THE TASK: The expected output is a verbatim reprint of the lines from the beginning of the data that follows through the line that contains "RTC1 pin SQW: GP19 -> GP22".

Change detection data
↓
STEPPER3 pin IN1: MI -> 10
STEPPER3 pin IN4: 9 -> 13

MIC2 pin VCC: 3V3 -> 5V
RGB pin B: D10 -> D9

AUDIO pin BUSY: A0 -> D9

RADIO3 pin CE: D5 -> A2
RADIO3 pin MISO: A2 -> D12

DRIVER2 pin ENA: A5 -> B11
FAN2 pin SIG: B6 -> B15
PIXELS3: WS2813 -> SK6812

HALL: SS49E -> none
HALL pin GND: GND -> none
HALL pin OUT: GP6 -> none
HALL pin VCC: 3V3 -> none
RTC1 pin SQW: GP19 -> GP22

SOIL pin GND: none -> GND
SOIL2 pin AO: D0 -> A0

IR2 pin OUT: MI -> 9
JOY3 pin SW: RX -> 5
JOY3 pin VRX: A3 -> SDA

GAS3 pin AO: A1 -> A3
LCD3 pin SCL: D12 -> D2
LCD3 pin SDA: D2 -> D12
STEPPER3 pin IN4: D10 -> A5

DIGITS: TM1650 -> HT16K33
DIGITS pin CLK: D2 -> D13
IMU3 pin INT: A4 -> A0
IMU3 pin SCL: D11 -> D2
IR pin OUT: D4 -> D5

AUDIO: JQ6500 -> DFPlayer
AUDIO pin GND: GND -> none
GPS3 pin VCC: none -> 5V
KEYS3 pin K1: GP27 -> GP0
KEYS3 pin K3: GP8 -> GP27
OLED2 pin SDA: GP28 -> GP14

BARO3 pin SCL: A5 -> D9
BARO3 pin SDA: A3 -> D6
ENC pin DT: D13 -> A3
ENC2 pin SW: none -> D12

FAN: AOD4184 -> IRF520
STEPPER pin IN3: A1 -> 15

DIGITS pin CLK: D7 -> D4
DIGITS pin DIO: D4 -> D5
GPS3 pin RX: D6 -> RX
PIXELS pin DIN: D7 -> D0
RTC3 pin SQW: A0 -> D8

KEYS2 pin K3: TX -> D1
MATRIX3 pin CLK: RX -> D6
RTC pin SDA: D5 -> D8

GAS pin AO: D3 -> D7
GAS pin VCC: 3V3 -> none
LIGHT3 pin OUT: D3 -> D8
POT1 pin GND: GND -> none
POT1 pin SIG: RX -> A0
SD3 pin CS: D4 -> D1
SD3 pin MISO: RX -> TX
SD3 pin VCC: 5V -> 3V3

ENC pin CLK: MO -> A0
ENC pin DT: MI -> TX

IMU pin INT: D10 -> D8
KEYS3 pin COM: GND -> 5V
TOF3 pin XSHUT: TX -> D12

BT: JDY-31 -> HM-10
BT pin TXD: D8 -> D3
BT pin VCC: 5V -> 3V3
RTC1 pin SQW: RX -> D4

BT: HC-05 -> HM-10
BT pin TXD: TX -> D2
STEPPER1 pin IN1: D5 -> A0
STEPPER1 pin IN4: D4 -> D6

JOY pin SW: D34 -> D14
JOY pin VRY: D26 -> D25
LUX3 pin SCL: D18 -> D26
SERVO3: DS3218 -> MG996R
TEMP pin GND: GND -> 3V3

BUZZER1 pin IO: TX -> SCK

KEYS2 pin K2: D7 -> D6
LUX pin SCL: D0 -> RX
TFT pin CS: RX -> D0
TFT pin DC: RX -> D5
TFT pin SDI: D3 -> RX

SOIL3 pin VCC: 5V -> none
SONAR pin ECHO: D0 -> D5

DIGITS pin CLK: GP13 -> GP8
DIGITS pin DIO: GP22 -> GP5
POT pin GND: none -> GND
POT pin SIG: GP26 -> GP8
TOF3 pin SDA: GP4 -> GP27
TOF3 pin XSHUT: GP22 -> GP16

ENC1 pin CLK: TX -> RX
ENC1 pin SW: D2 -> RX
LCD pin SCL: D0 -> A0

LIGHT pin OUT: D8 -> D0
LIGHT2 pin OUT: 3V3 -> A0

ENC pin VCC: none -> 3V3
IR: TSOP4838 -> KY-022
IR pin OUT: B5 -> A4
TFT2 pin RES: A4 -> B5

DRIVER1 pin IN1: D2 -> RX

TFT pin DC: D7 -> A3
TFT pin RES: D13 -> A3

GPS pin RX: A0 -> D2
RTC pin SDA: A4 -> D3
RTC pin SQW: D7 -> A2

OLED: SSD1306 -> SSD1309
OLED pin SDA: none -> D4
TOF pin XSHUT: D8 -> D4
↑
ANSWER:
STEPPER3 pin IN1: MI -> 10
STEPPER3 pin IN4: 9 -> 13

MIC2 pin VCC: 3V3 -> 5V
RGB pin B: D10 -> D9

AUDIO pin BUSY: A0 -> D9

RADIO3 pin CE: D5 -> A2
RADIO3 pin MISO: A2 -> D12

DRIVER2 pin ENA: A5 -> B11
FAN2 pin SIG: B6 -> B15
PIXELS3: WS2813 -> SK6812

HALL: SS49E -> none
HALL pin GND: GND -> none
HALL pin OUT: GP6 -> none
HALL pin VCC: 3V3 -> none
RTC1 pin SQW: GP19 -> GP22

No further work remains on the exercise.